**Recorded data:**
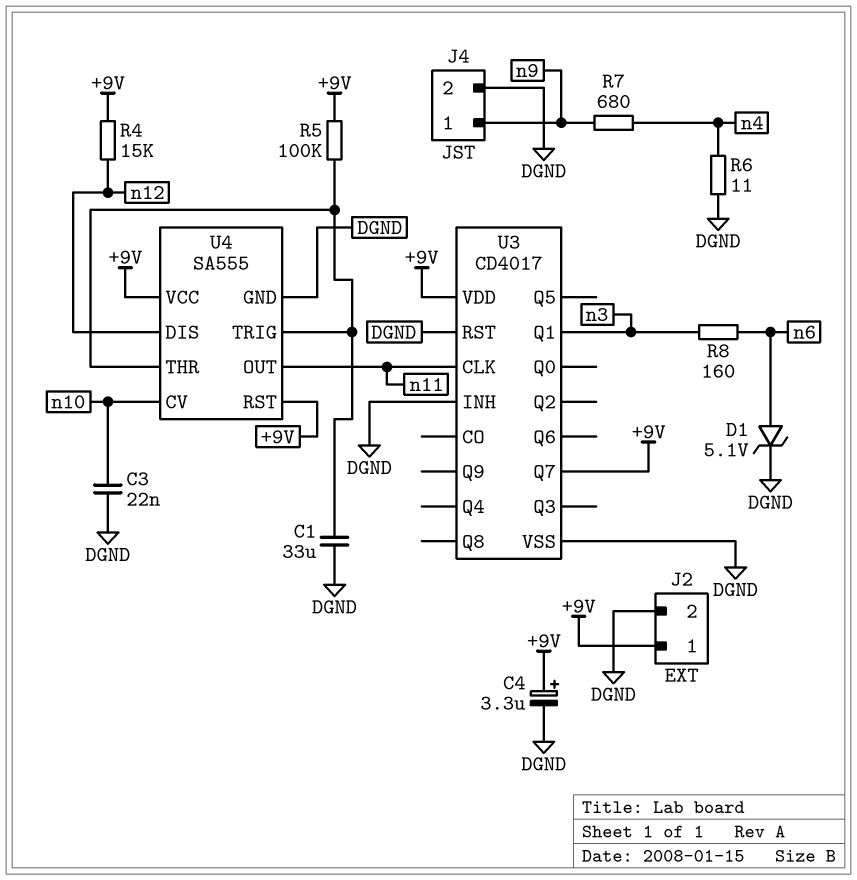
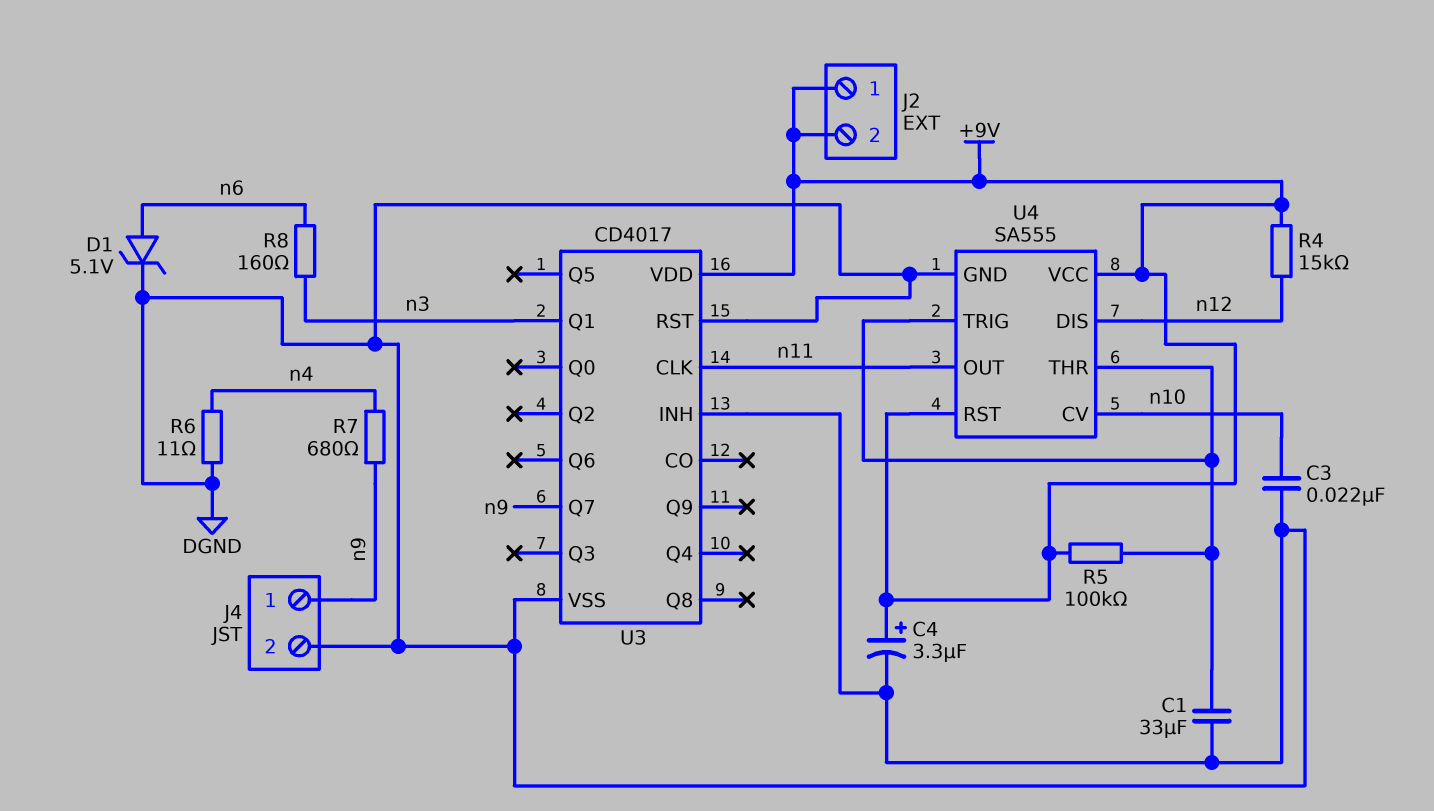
J2 pin 2: DGND -> +9V
U3 pin Q7: +9V -> n9

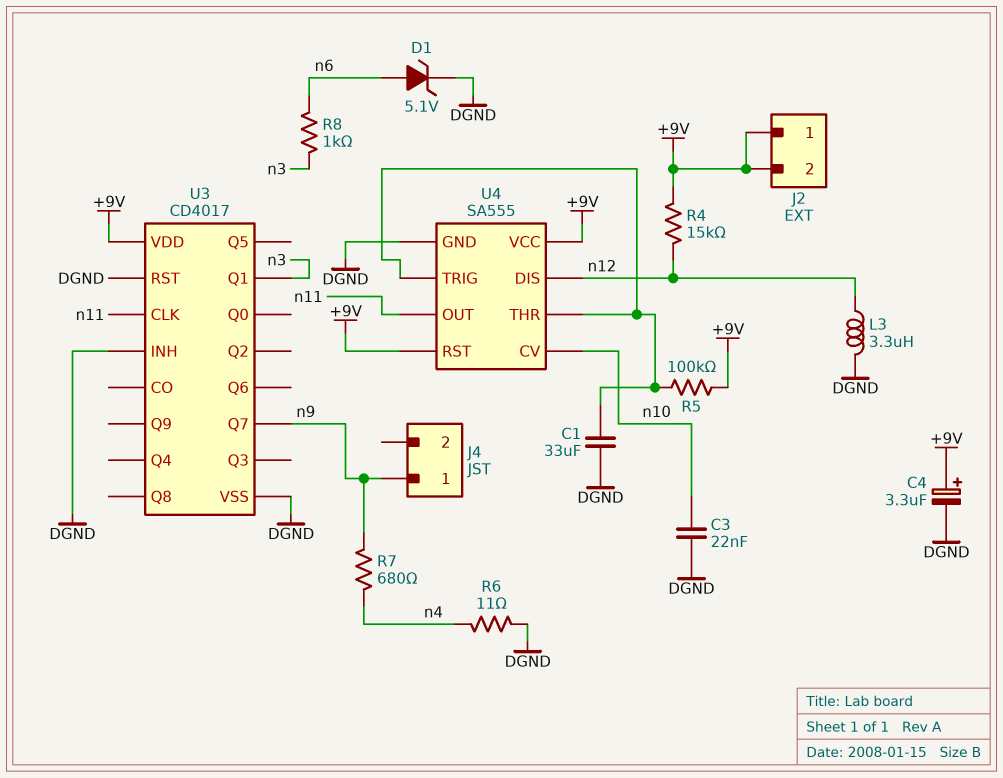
J4 pin 2: DGND -> none
L3: none -> 3.3uH (DGND, n12)
R8: 160 (n3, n6) -> 1k (n3, n6)

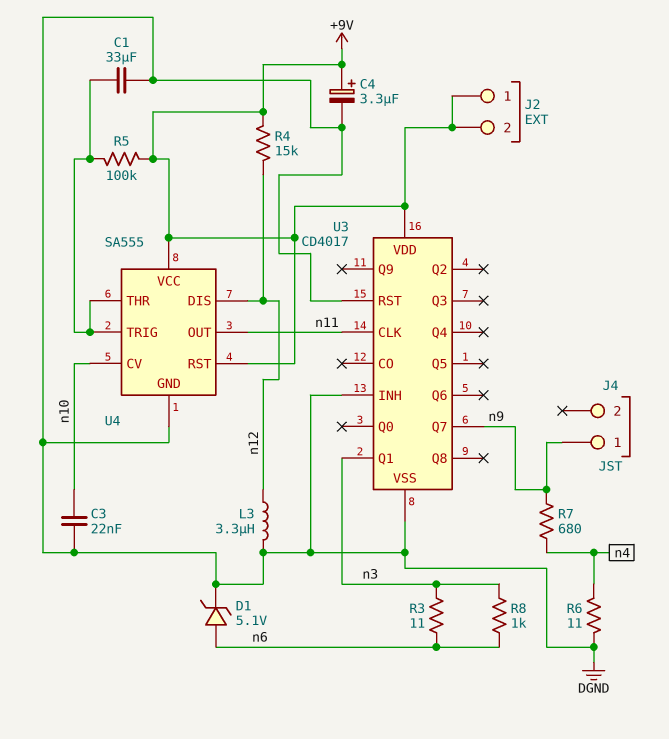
R3: none -> 11 (n3, n6)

**Your task:** Please output every entry exactly as written, apart from the pictures.

**Result of the exercise:**
J2 pin 2: DGND -> +9V
U3 pin Q7: +9V -> n9

J4 pin 2: DGND -> none
L3: none -> 3.3uH (DGND, n12)
R8: 160 (n3, n6) -> 1k (n3, n6)

R3: none -> 11 (n3, n6)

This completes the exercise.